What the exercise asks = Return the data that follows, keeping every word and mark unchanged.

━━━━

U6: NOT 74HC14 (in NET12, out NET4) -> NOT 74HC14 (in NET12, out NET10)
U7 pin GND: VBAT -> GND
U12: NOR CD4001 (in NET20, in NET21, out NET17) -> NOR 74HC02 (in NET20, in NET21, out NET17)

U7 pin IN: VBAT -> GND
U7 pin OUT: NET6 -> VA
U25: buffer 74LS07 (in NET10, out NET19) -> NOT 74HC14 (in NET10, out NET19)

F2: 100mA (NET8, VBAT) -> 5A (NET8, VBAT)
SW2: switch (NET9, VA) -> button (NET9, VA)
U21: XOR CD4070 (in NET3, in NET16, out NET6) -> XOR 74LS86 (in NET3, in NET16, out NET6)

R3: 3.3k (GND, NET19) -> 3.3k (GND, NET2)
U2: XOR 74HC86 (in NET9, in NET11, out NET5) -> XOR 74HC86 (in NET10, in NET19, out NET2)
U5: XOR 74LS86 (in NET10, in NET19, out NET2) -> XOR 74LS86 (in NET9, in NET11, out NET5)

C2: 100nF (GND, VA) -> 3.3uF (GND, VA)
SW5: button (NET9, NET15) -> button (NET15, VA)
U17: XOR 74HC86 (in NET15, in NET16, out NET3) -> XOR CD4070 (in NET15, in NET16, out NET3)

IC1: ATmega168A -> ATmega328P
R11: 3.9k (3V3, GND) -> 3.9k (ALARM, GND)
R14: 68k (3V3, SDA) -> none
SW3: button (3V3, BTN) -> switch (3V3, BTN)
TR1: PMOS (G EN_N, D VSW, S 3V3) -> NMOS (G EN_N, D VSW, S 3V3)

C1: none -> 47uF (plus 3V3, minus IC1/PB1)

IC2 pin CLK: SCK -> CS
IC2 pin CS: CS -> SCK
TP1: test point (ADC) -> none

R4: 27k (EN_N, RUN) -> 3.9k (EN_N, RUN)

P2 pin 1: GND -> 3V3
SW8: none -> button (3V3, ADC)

━━━━

Finished task =
U6: NOT 74HC14 (in NET12, out NET4) -> NOT 74HC14 (in NET12, out NET10)
U7 pin GND: VBAT -> GND
U12: NOR CD4001 (in NET20, in NET21, out NET17) -> NOR 74HC02 (in NET20, in NET21, out NET17)

U7 pin IN: VBAT -> GND
U7 pin OUT: NET6 -> VA
U25: buffer 74LS07 (in NET10, out NET19) -> NOT 74HC14 (in NET10, out NET19)

F2: 100mA (NET8, VBAT) -> 5A (NET8, VBAT)
SW2: switch (NET9, VA) -> button (NET9, VA)
U21: XOR CD4070 (in NET3, in NET16, out NET6) -> XOR 74LS86 (in NET3, in NET16, out NET6)

R3: 3.3k (GND, NET19) -> 3.3k (GND, NET2)
U2: XOR 74HC86 (in NET9, in NET11, out NET5) -> XOR 74HC86 (in NET10, in NET19, out NET2)
U5: XOR 74LS86 (in NET10, in NET19, out NET2) -> XOR 74LS86 (in NET9, in NET11, out NET5)

C2: 100nF (GND, VA) -> 3.3uF (GND, VA)
SW5: button (NET9, NET15) -> button (NET15, VA)
U17: XOR 74HC86 (in NET15, in NET16, out NET3) -> XOR CD4070 (in NET15, in NET16, out NET3)

IC1: ATmega168A -> ATmega328P
R11: 3.9k (3V3, GND) -> 3.9k (ALARM, GND)
R14: 68k (3V3, SDA) -> none
SW3: button (3V3, BTN) -> switch (3V3, BTN)
TR1: PMOS (G EN_N, D VSW, S 3V3) -> NMOS (G EN_N, D VSW, S 3V3)

C1: none -> 47uF (plus 3V3, minus IC1/PB1)

IC2 pin CLK: SCK -> CS
IC2 pin CS: CS -> SCK
TP1: test point (ADC) -> none

R4: 27k (EN_N, RUN) -> 3.9k (EN_N, RUN)

P2 pin 1: GND -> 3V3
SW8: none -> button (3V3, ADC)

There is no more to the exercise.